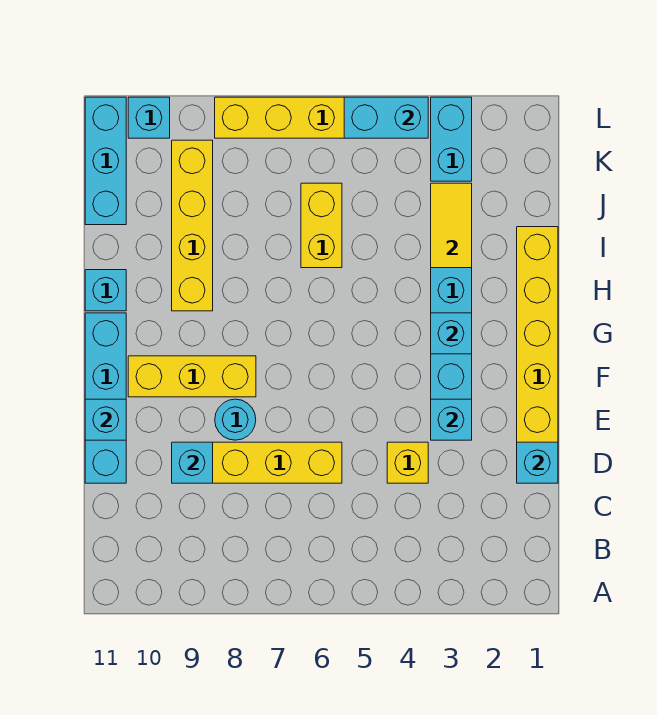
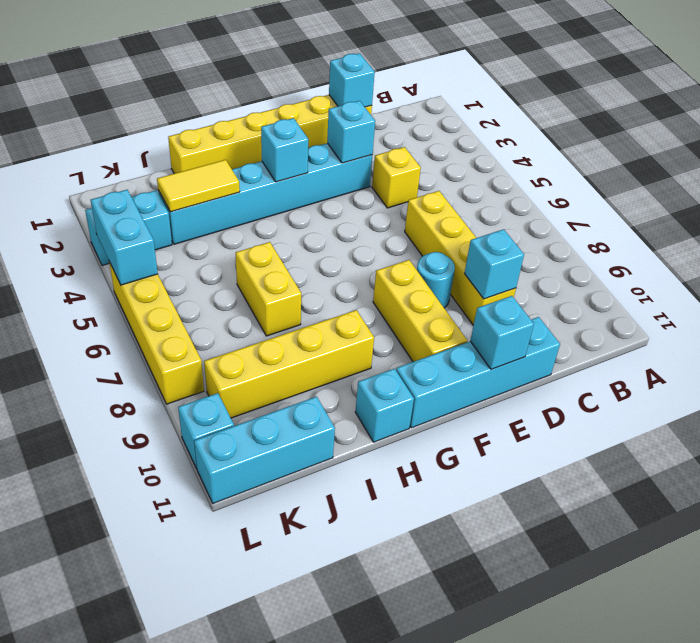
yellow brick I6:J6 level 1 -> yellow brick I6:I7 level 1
==
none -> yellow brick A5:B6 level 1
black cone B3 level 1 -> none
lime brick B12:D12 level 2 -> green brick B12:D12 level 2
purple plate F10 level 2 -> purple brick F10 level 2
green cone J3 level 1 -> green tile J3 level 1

**What is expected**
In the listing above, find the line with "none -> yellow brick A5:B6 level 1" and the line with "green cone J3", then reproduce both and every line between them exactly.

**Solution for this task**
none -> yellow brick A5:B6 level 1
black cone B3 level 1 -> none
lime brick B12:D12 level 2 -> green brick B12:D12 level 2
purple plate F10 level 2 -> purple brick F10 level 2
green cone J3 level 1 -> green tile J3 level 1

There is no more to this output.